→ **ABOUT THIS EXERCISE**: For the word "plate", search the records and show each line in which it occurs.

[Opening PROVIDED MATERIAL section]

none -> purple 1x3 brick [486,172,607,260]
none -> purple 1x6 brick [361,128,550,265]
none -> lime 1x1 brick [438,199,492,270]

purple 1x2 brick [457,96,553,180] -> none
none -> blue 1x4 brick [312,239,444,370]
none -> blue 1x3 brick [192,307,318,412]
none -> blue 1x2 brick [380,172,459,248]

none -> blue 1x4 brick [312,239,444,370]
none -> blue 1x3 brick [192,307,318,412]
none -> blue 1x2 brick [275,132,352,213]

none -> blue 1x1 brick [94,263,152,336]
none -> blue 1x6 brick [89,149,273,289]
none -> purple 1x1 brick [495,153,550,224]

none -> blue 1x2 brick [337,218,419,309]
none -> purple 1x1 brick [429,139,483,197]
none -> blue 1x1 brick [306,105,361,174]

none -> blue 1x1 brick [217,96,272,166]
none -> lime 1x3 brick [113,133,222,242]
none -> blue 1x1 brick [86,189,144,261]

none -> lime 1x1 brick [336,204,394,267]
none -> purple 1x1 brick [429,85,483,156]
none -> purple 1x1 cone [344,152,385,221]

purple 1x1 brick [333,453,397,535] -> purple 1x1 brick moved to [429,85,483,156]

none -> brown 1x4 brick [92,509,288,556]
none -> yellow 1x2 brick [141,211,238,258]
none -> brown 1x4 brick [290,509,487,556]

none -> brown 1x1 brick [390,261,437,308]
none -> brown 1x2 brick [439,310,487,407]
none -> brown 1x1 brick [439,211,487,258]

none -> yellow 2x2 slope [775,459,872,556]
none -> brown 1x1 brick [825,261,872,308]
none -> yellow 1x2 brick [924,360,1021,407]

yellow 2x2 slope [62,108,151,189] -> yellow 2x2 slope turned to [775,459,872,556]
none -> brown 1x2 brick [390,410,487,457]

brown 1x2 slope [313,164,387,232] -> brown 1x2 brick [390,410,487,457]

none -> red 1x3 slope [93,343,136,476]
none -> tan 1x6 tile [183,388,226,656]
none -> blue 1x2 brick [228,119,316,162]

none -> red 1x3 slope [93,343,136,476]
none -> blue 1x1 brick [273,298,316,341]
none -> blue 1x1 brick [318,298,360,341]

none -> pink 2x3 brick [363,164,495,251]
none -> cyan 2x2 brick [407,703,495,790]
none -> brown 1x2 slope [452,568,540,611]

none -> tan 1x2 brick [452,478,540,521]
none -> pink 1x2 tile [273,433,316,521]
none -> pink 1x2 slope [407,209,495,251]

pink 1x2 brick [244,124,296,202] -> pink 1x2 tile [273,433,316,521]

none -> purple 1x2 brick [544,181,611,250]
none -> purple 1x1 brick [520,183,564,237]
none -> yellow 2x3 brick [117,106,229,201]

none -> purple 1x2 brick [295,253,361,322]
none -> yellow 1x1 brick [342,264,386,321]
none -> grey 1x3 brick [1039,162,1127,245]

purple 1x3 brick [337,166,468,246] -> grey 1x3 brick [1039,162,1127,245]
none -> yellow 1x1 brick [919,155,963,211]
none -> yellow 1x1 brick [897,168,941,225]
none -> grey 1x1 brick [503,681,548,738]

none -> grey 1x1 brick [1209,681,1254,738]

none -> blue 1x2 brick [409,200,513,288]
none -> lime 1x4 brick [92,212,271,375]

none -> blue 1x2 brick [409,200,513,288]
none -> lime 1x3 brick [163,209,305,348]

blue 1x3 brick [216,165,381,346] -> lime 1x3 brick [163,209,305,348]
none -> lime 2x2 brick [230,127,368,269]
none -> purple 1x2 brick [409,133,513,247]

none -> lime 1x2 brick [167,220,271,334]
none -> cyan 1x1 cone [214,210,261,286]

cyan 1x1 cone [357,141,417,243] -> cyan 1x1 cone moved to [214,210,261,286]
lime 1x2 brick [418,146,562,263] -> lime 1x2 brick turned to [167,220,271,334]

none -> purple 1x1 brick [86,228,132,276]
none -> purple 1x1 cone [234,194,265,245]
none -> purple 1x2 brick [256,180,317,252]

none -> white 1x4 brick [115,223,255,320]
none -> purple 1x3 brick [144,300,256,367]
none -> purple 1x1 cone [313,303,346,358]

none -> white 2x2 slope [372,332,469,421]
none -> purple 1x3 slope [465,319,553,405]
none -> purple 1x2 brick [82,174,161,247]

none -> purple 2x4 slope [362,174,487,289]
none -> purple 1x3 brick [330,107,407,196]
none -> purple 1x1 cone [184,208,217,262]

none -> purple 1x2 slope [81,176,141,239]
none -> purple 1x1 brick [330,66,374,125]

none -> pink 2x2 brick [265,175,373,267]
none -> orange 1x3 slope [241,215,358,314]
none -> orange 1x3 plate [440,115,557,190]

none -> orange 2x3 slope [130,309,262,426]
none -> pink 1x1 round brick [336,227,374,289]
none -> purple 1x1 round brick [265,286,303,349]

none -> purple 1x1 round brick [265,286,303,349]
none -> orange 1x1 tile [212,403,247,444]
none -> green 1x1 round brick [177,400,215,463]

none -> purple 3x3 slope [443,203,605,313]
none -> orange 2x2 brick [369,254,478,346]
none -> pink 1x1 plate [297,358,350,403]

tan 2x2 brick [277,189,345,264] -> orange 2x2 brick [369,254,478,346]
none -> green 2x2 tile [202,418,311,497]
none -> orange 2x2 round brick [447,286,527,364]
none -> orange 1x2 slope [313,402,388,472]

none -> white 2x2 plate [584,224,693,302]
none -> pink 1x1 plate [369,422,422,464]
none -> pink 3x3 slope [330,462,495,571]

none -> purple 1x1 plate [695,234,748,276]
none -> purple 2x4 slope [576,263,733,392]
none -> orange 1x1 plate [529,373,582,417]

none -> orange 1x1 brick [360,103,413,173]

[Closing PROVIDED MATERIAL section]

→ **ANSWER SPACE**:
none -> orange 1x3 plate [440,115,557,190]
none -> pink 1x1 plate [297,358,350,403]
none -> white 2x2 plate [584,224,693,302]
none -> pink 1x1 plate [369,422,422,464]
none -> purple 1x1 plate [695,234,748,276]
none -> orange 1x1 plate [529,373,582,417]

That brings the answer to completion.